> PROVIDED DATA:
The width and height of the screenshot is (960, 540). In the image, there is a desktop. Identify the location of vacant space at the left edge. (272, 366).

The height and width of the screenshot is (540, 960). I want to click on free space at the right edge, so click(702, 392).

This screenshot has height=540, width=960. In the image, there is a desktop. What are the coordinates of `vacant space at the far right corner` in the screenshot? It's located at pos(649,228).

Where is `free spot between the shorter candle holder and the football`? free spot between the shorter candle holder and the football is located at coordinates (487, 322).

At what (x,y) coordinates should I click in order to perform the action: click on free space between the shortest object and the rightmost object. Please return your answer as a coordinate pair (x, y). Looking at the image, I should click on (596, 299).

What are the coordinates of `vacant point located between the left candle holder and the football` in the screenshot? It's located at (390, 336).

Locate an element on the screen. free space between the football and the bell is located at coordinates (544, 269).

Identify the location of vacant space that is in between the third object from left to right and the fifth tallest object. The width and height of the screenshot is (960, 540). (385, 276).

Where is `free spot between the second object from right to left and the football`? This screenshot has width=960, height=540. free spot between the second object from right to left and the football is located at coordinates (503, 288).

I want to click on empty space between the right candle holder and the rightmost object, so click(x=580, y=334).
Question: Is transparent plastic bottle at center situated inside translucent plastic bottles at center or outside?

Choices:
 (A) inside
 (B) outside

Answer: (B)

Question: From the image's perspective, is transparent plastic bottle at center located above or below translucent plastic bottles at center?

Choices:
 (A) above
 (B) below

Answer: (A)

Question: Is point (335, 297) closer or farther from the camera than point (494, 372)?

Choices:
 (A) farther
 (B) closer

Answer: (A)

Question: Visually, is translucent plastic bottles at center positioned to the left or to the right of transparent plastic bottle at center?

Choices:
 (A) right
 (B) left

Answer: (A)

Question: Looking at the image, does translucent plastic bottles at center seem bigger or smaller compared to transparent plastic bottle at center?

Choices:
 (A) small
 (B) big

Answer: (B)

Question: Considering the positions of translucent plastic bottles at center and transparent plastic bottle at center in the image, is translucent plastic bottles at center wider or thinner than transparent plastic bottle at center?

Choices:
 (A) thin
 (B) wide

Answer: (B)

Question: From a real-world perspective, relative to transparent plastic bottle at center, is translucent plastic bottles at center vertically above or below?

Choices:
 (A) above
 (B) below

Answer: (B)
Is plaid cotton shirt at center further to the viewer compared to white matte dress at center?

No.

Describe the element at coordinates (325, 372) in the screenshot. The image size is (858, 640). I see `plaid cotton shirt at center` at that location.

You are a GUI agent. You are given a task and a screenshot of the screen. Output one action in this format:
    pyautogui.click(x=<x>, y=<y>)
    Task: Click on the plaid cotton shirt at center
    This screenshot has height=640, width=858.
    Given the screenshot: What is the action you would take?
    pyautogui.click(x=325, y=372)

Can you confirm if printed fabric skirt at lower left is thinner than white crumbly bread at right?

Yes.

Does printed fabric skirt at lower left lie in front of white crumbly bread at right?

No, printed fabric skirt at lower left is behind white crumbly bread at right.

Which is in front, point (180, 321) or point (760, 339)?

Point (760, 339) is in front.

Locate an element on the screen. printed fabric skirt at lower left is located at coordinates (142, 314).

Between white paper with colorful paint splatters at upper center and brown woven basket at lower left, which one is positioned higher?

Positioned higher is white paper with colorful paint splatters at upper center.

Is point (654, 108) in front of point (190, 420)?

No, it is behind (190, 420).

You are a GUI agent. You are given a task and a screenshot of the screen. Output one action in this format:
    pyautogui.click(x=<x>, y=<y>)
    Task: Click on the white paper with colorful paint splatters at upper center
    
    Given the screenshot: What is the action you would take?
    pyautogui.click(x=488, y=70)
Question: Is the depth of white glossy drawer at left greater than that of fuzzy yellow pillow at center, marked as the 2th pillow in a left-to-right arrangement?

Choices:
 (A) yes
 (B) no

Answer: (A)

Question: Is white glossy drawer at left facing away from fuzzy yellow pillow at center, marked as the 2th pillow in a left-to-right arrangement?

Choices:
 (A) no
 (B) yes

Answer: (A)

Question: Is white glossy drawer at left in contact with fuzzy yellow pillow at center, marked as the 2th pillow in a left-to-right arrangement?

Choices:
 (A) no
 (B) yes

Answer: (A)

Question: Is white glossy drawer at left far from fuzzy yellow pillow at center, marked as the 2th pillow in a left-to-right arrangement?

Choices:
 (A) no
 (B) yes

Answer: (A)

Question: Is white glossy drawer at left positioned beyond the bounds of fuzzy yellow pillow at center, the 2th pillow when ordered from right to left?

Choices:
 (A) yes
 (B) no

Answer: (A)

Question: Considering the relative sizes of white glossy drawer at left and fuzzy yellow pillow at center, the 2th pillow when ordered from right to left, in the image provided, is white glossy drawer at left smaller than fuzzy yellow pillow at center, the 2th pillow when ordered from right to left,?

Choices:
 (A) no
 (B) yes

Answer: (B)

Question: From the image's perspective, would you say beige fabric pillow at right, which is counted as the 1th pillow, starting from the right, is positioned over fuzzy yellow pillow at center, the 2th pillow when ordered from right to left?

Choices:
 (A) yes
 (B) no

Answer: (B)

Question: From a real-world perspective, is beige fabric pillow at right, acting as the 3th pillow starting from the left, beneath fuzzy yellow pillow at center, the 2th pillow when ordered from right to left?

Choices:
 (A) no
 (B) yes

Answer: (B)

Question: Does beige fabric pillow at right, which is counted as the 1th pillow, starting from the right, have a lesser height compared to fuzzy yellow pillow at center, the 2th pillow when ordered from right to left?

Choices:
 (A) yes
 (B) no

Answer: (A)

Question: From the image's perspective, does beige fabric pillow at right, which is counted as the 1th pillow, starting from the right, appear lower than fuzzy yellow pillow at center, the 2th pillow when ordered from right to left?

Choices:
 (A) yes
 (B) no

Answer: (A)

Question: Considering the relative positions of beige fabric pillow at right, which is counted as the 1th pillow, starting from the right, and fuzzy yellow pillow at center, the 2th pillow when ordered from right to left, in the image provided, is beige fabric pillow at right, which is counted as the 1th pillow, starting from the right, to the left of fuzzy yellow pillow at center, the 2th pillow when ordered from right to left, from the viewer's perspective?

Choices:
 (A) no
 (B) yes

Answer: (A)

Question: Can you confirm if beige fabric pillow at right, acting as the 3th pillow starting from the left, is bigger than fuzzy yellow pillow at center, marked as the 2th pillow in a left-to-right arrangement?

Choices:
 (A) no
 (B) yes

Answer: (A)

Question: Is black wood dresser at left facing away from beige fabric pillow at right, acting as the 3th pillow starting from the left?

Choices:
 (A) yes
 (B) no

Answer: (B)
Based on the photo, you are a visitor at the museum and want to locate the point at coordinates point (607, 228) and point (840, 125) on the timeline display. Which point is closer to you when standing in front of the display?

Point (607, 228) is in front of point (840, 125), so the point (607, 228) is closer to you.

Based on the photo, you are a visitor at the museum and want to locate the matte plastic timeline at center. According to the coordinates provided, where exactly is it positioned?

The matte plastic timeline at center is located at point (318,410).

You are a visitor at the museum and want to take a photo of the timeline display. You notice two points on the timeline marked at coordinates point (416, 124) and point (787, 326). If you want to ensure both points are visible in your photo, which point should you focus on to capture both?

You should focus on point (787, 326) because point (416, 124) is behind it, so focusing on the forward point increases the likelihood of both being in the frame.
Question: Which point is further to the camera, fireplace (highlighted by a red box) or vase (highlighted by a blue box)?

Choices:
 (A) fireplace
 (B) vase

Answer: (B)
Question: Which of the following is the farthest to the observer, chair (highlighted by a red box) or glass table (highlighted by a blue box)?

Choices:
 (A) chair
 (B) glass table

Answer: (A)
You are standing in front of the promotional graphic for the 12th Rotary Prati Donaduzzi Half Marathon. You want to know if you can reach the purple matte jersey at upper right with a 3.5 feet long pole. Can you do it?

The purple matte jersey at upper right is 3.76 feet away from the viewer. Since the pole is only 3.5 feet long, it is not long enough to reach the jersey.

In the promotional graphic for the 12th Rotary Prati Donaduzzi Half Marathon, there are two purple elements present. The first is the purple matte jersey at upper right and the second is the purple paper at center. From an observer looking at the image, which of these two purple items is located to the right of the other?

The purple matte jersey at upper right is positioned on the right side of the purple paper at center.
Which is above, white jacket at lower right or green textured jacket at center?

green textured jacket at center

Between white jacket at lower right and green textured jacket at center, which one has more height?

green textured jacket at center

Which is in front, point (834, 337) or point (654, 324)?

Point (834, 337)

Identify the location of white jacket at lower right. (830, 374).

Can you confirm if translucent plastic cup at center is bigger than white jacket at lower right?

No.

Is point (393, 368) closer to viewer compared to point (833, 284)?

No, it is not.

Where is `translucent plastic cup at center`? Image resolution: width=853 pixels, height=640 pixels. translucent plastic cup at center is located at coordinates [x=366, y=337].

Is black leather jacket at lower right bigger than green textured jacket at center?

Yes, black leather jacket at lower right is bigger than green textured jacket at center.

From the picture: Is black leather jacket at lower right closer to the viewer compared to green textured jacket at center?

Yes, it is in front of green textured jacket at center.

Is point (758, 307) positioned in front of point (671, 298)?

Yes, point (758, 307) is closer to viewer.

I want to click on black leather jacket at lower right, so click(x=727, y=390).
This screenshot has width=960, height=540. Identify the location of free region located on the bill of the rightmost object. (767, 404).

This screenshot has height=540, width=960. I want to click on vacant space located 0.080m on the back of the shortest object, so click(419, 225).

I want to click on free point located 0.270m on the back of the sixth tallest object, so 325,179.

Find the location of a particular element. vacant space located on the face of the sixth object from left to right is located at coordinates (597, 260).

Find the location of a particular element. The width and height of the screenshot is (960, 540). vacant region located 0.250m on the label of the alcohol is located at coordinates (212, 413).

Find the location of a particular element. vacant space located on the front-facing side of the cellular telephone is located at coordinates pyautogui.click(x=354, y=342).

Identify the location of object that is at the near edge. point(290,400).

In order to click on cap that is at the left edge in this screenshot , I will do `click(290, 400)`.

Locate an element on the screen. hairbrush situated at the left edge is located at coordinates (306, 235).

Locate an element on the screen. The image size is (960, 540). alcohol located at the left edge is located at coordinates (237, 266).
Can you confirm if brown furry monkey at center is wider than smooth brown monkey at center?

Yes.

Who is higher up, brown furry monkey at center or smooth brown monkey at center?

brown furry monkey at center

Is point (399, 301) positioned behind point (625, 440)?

> AIM OF THE TASK: Copy out the lines of the data above without changes, starting at the line containing "Locate an element on the screen. free" and ending at the line containing "Identify the location of vacant space that", both lines included.

> OUTPUT FOR THIS TASK:
Locate an element on the screen. free space between the football and the bell is located at coordinates (544, 269).

Identify the location of vacant space that is in between the third object from left to right and the fifth tallest object. The width and height of the screenshot is (960, 540). (385, 276).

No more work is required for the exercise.